Everything in the records below goes into the copy exactly, except the pictures.
── DATASET ──
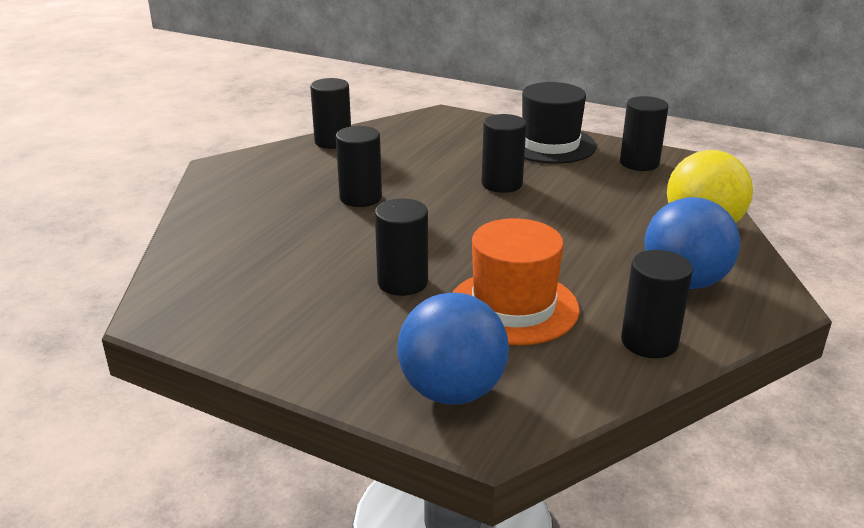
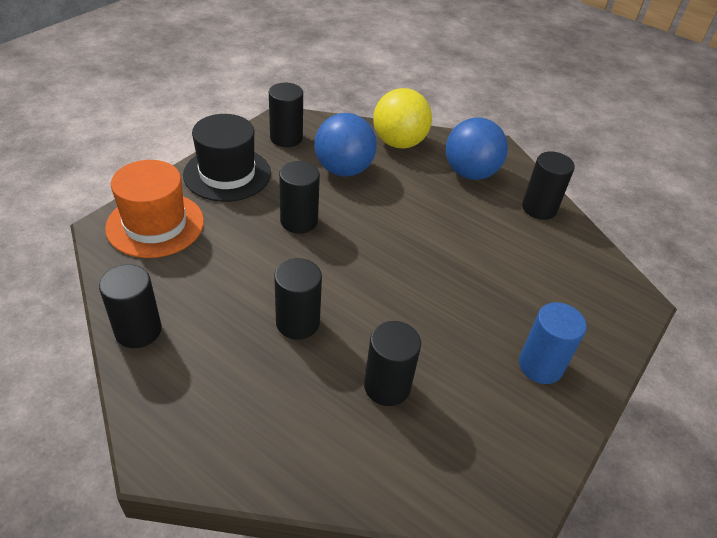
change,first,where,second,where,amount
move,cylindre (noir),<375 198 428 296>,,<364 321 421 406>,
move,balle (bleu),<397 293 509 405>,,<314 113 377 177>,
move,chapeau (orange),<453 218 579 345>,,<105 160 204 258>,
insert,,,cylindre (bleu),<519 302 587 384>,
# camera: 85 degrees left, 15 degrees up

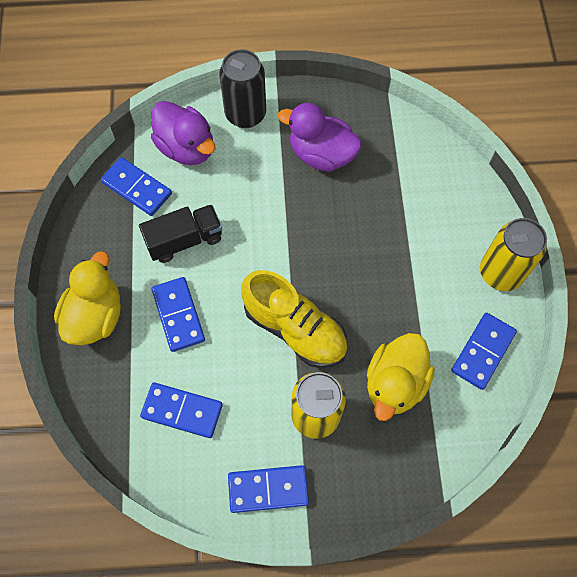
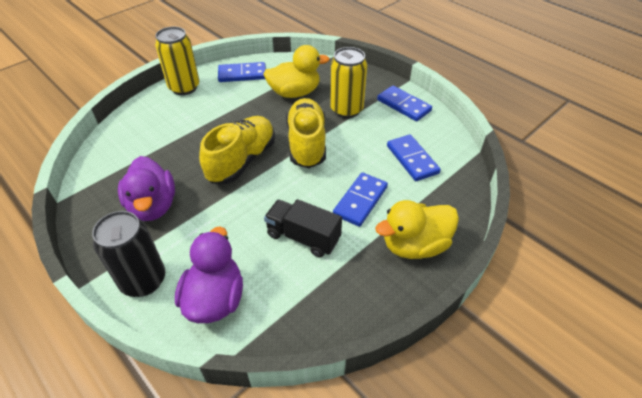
change,first,where,second,where,amount
delete,domino (bleu),<101 157 172 216>,,,
insert,,,chaussure (jaune),<199 116 275 184>,
# camera: 130 degrees left, 20 degrees down

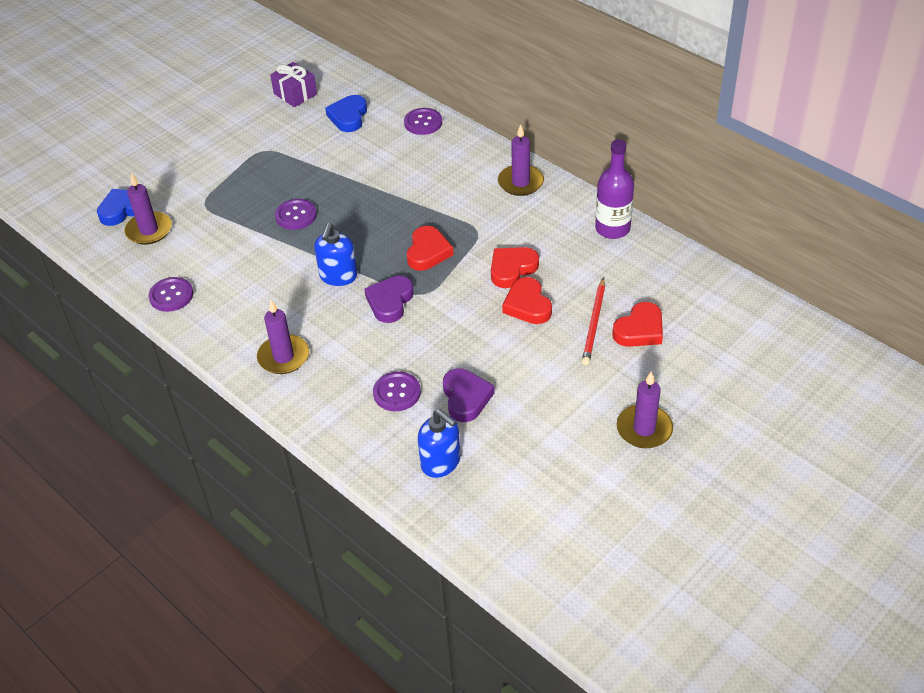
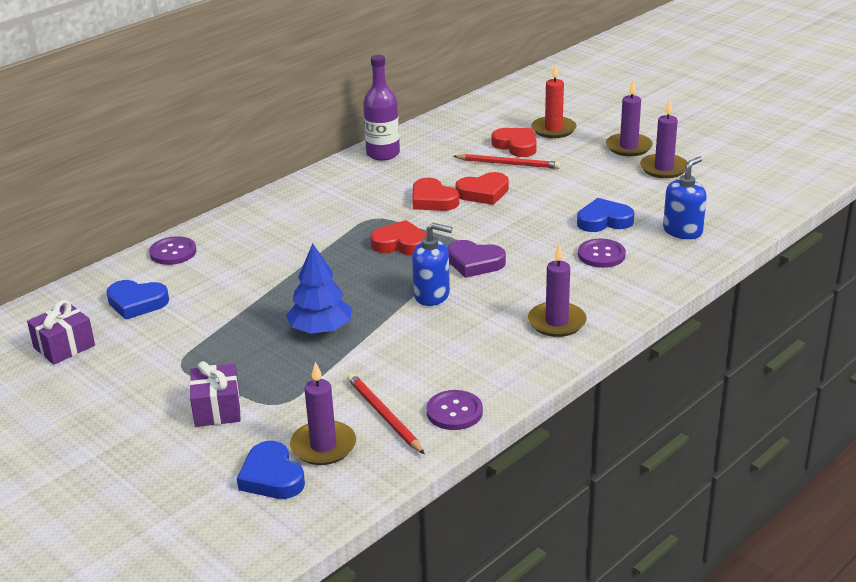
change,first,where,second,where,amount
replace,bouton (violet),<275 199 317 230>,arbre (bleu),<286 243 352 334>,
recolor,cœur (violet),<443 369 495 422>,cœur (bleu),<577 198 634 232>,
move,bougie (violet),<498 124 544 196>,,<640 99 688 178>,
insert,,,cadeau (violet),<190 361 241 427>,
insert,,,crayon (rouge),<347 373 425 454>,
insert,,,bougie (rouge),<531 63 577 138>,
# camera: 90 degrees left, 15 degrees down

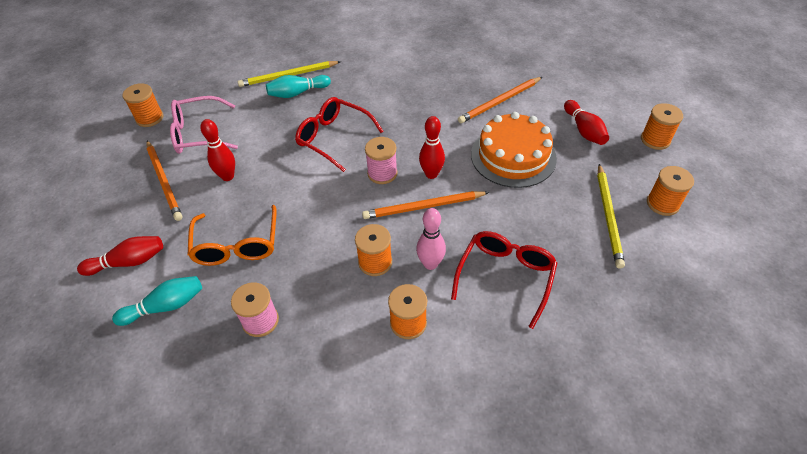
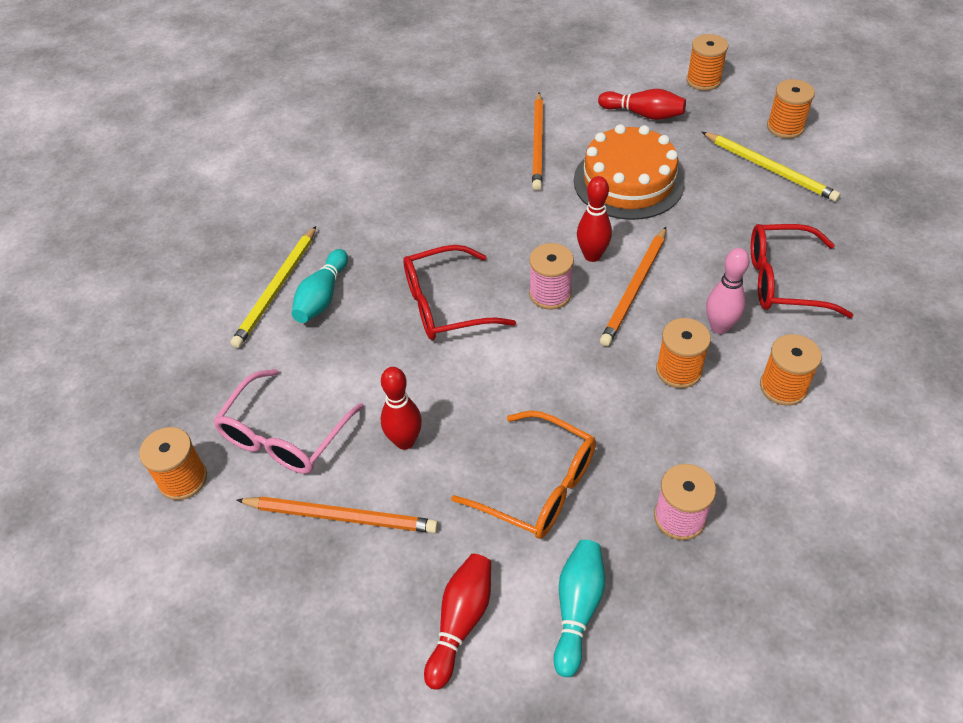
change,first,where,second,where,amount
rotate,lunettes (rouge),<451 231 557 329>,,<751 224 854 318>,60 degrees counterclockwise
# camera: 50 degrees left, 0 degrees up

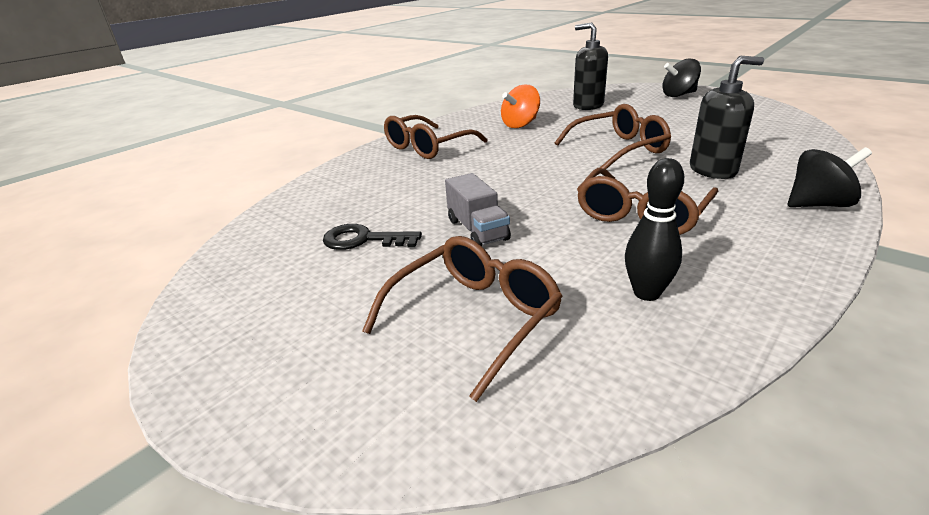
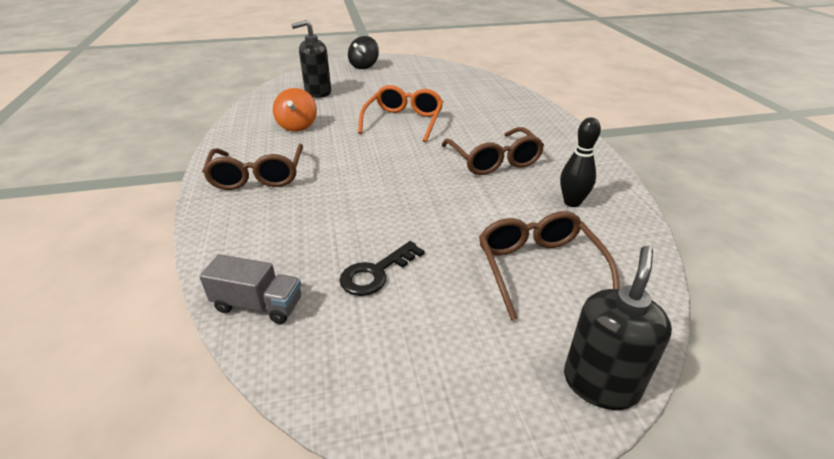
change,first,where,second,where,amount
move,camion (gris),<445 173 511 246>,,<199 254 301 324>,
recolor,lunettes (marron),<554 104 671 169>,lunettes (orange),<358 85 443 142>,
move,distributeur de savon (noir),<690 56 764 179>,,<564 246 672 410>,
delete,toupie (noir),<788 147 872 207>,,,
# camera: 55 degrees left, 5 degrees up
───
#### COMPLETED TASK:
change,first,where,second,where,amount
move,cylindre (noir),<375 198 428 296>,,<364 321 421 406>,
move,balle (bleu),<397 293 509 405>,,<314 113 377 177>,
move,chapeau (orange),<453 218 579 345>,,<105 160 204 258>,
insert,,,cylindre (bleu),<519 302 587 384>,
# camera: 85 degrees left, 15 degrees up

change,first,where,second,where,amount
delete,domino (bleu),<101 157 172 216>,,,
insert,,,chaussure (jaune),<199 116 275 184>,
# camera: 130 degrees left, 20 degrees down

change,first,where,second,where,amount
replace,bouton (violet),<275 199 317 230>,arbre (bleu),<286 243 352 334>,
recolor,cœur (violet),<443 369 495 422>,cœur (bleu),<577 198 634 232>,
move,bougie (violet),<498 124 544 196>,,<640 99 688 178>,
insert,,,cadeau (violet),<190 361 241 427>,
insert,,,crayon (rouge),<347 373 425 454>,
insert,,,bougie (rouge),<531 63 577 138>,
# camera: 90 degrees left, 15 degrees down

change,first,where,second,where,amount
rotate,lunettes (rouge),<451 231 557 329>,,<751 224 854 318>,60 degrees counterclockwise
# camera: 50 degrees left, 0 degrees up

change,first,where,second,where,amount
move,camion (gris),<445 173 511 246>,,<199 254 301 324>,
recolor,lunettes (marron),<554 104 671 169>,lunettes (orange),<358 85 443 142>,
move,distributeur de savon (noir),<690 56 764 179>,,<564 246 672 410>,
delete,toupie (noir),<788 147 872 207>,,,
# camera: 55 degrees left, 5 degrees up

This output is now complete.